Assignment> Leaving out the pictures, print exactly the lines from the one holding "change=size; old=regadera (amarillo);" to the last line of the entries below, both included, and nothing more.
(Beginning of The input)
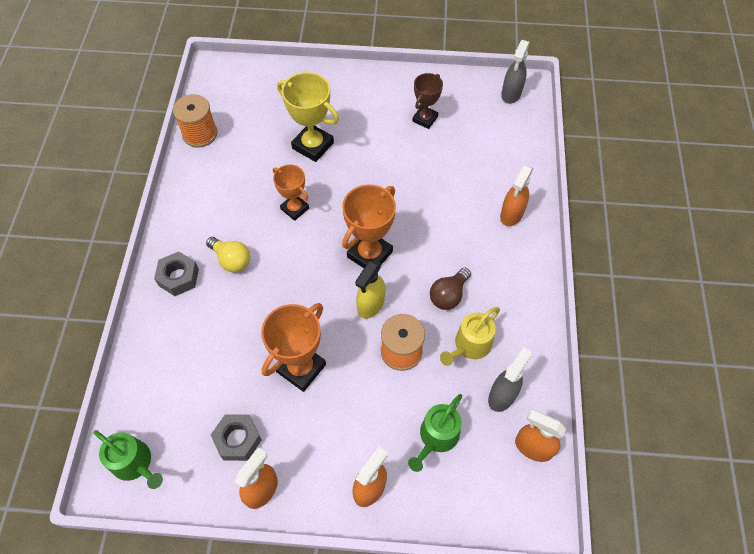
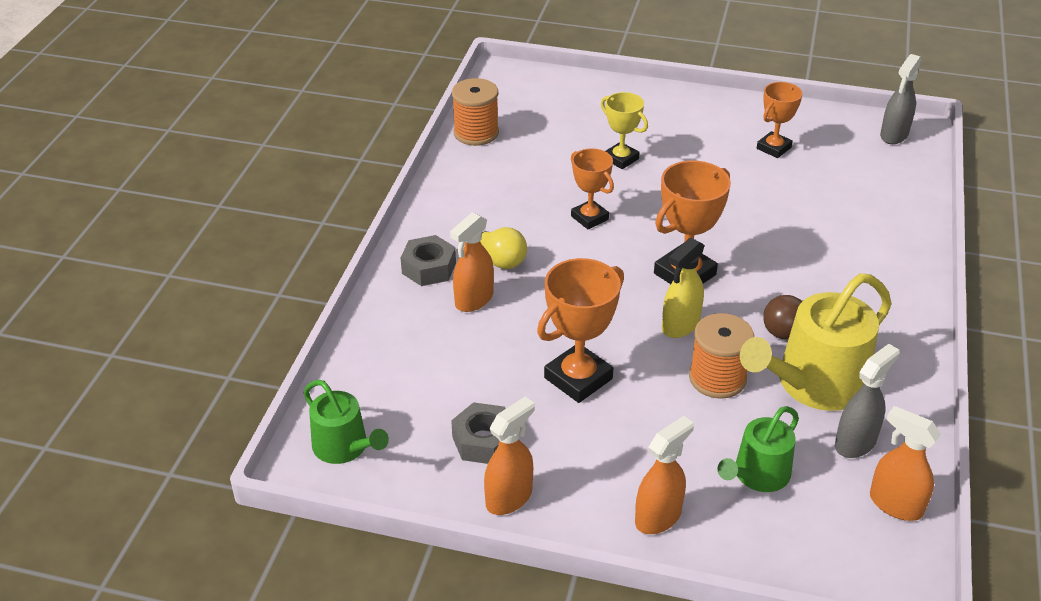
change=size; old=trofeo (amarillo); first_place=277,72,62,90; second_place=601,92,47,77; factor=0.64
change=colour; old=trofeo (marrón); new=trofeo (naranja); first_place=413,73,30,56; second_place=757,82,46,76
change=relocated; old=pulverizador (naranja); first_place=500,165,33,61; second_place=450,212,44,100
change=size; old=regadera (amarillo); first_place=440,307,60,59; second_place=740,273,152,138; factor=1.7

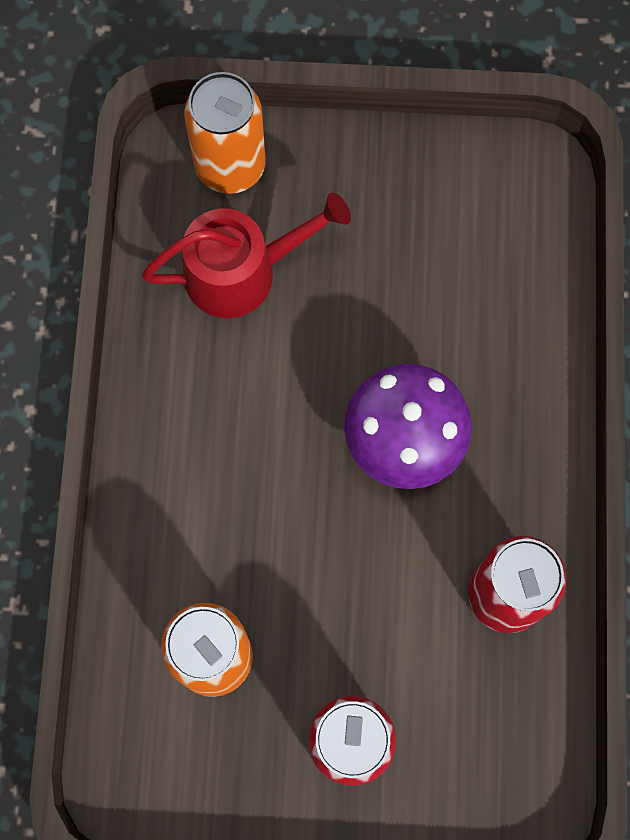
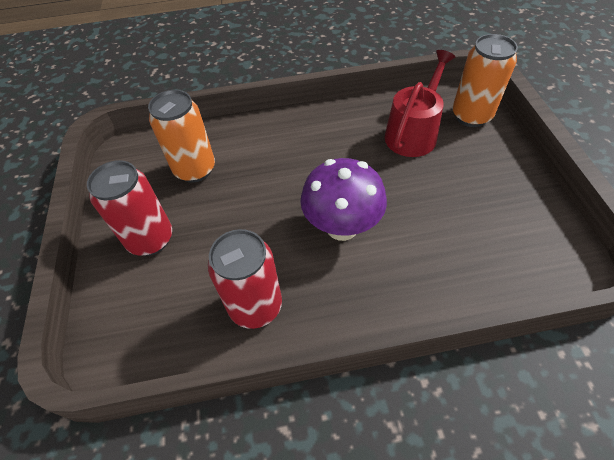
change=spun; old=regadera (rojo); first_place=142,193,209,125; second_place=385,50,70,107; degrees=-120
(End of The input)
Output of the task>
change=size; old=regadera (amarillo); first_place=440,307,60,59; second_place=740,273,152,138; factor=1.7

change=spun; old=regadera (rojo); first_place=142,193,209,125; second_place=385,50,70,107; degrees=-120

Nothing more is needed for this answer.